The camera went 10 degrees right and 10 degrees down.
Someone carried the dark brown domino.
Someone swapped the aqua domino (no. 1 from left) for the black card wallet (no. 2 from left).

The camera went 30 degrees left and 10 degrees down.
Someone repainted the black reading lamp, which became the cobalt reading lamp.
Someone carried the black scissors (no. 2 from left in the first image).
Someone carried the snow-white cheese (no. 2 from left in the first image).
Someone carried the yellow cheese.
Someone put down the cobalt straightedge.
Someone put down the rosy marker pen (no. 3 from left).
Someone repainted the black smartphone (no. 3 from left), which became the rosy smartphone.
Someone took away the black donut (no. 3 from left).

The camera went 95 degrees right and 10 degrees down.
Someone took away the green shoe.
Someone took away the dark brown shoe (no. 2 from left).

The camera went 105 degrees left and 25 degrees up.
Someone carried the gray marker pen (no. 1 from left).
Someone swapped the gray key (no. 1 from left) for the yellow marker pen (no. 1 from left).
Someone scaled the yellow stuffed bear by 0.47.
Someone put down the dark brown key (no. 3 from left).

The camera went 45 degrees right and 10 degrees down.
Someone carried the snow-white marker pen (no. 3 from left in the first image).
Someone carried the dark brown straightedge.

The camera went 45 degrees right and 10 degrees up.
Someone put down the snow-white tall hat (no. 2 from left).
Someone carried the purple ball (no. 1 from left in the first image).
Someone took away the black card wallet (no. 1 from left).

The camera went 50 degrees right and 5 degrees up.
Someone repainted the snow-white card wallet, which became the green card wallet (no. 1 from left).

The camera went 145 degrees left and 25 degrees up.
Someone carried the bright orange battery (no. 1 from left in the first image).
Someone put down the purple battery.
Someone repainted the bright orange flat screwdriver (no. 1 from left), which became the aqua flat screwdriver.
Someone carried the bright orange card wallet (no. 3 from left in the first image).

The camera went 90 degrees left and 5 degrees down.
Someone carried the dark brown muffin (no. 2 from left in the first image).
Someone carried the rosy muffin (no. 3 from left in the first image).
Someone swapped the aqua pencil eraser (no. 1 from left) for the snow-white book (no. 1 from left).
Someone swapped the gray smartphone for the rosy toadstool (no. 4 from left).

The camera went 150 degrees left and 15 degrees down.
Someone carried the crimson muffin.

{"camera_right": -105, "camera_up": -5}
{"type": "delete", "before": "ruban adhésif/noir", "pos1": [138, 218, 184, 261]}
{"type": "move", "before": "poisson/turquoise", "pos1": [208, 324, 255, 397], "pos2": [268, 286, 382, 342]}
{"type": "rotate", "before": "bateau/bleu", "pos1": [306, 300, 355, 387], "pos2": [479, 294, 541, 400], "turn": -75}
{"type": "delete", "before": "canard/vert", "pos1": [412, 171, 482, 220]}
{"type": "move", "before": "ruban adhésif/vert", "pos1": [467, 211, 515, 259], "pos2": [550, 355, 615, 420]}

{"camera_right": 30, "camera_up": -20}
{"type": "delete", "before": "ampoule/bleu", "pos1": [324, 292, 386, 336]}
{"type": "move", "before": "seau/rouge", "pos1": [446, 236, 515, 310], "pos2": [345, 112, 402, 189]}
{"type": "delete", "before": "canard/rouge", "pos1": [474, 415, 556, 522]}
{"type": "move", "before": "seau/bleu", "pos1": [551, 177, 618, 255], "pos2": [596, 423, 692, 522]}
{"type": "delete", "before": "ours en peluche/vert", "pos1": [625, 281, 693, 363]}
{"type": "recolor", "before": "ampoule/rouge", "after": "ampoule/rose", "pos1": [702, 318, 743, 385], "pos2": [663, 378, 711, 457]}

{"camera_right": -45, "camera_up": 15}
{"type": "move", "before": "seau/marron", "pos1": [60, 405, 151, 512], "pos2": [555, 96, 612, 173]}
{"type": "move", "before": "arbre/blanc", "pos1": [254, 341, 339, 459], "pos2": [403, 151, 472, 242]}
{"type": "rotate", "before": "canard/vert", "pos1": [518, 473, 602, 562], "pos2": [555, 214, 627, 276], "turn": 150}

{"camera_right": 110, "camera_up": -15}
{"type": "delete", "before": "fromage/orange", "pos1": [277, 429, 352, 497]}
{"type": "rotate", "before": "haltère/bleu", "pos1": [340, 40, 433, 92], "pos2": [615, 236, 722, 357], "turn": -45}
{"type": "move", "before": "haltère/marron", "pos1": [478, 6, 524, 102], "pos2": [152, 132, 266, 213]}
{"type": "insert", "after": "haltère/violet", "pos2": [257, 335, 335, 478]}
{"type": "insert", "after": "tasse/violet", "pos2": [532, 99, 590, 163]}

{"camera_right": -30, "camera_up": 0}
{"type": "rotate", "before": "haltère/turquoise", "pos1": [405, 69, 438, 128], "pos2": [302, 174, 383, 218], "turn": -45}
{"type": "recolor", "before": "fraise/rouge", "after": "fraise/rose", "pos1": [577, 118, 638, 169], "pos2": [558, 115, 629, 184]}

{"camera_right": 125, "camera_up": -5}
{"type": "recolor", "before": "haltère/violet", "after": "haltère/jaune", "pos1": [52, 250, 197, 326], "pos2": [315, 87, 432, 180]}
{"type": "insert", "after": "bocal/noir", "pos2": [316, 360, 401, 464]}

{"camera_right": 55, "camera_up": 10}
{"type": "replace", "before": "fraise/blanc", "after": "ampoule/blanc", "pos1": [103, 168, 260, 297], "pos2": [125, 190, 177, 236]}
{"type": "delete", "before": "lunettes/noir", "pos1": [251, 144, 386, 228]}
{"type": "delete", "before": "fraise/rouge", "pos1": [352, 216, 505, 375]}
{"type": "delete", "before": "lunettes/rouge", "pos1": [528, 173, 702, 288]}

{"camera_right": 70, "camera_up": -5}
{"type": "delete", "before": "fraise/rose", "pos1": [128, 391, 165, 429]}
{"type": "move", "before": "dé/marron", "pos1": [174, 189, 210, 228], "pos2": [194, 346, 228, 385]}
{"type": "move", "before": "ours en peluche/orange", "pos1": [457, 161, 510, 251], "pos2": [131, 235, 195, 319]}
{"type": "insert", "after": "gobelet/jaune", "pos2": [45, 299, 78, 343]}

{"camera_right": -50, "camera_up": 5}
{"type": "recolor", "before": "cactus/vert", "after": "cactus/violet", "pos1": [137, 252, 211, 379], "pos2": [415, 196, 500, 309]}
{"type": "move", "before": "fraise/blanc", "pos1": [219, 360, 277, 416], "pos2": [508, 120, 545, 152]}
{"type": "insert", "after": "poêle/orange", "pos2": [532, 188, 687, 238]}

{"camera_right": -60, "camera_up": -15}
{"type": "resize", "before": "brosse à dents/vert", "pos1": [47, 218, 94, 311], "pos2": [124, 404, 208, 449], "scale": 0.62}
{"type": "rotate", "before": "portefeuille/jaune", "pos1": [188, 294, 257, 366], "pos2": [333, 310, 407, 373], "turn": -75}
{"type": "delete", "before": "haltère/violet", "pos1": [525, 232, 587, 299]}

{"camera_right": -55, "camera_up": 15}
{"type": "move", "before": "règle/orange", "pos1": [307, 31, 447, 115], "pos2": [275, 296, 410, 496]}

****************

Return only the lines above that run from the opening line through the line containing "Someone carried the dark brown domino.", exactly as written.

Exercise answer:
The camera went 10 degrees right and 10 degrees down.
Someone carried the dark brown domino.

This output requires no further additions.